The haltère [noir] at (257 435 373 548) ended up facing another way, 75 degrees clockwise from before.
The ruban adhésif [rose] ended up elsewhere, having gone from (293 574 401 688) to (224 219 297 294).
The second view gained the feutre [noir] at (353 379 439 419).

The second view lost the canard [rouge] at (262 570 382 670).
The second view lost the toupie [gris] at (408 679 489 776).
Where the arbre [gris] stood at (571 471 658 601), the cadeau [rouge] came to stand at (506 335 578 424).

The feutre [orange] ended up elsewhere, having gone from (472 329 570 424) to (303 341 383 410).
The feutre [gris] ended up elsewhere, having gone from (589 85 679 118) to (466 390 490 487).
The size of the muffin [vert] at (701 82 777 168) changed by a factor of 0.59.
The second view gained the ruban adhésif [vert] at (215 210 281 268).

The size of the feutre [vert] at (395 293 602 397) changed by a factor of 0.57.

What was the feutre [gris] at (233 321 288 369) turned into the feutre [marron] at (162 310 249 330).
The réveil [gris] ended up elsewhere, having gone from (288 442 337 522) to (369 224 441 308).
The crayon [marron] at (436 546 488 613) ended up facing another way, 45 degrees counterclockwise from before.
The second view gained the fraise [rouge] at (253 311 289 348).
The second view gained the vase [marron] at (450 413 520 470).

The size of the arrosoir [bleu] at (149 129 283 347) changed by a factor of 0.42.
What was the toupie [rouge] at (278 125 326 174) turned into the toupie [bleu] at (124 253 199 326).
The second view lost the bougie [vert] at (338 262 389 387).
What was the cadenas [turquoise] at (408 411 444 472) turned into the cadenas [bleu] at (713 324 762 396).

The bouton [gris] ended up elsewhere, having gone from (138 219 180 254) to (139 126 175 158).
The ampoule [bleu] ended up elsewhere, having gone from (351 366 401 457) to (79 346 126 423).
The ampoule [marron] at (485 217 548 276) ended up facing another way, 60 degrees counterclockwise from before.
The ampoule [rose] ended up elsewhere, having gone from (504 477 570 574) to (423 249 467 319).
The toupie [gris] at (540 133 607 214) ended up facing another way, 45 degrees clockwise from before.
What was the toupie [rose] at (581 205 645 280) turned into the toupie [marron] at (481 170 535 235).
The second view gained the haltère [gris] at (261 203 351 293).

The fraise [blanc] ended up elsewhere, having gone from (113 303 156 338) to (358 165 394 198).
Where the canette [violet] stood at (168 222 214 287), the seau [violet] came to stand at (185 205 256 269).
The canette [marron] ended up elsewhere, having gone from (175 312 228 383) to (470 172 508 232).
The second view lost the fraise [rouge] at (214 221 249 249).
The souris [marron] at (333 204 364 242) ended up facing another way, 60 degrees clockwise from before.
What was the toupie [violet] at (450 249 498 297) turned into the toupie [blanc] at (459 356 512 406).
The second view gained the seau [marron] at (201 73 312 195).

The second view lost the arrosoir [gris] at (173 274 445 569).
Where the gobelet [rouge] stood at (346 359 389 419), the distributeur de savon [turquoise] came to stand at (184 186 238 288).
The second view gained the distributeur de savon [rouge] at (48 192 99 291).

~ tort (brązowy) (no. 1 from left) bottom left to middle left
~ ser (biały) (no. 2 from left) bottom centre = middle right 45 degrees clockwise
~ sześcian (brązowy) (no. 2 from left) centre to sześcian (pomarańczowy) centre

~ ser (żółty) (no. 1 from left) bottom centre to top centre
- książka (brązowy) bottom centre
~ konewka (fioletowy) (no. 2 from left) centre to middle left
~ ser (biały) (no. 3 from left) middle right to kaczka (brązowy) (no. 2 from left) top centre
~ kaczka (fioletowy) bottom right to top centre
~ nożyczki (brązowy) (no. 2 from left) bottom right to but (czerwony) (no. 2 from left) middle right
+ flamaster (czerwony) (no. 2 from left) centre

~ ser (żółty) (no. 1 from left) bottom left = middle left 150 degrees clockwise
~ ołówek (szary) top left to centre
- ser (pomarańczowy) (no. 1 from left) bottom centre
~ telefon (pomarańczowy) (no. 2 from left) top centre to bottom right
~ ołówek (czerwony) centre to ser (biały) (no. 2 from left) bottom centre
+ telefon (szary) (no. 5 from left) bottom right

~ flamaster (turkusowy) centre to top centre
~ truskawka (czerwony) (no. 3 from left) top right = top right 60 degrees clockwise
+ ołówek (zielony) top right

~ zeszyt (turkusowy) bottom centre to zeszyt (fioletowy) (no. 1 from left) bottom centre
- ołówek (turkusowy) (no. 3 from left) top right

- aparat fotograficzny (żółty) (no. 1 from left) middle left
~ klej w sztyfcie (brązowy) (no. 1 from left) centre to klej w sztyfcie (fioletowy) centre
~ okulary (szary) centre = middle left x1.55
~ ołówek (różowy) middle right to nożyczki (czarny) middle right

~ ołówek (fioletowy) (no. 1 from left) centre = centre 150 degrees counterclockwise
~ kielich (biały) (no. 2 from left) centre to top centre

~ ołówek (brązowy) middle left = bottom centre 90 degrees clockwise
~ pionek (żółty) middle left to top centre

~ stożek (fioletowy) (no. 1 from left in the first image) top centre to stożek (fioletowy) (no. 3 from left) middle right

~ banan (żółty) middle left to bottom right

——

## Exercise description:
In the listing above, find the line containing "The ampoule [bleu]" and the line containing "What was the toupie [rose]", then quote both, plus every line between them, exactly as written.

## Solution for this problem:
The ampoule [bleu] ended up elsewhere, having gone from (351 366 401 457) to (79 346 126 423).
The ampoule [marron] at (485 217 548 276) ended up facing another way, 60 degrees counterclockwise from before.
The ampoule [rose] ended up elsewhere, having gone from (504 477 570 574) to (423 249 467 319).
The toupie [gris] at (540 133 607 214) ended up facing another way, 45 degrees clockwise from before.
What was the toupie [rose] at (581 205 645 280) turned into the toupie [marron] at (481 170 535 235).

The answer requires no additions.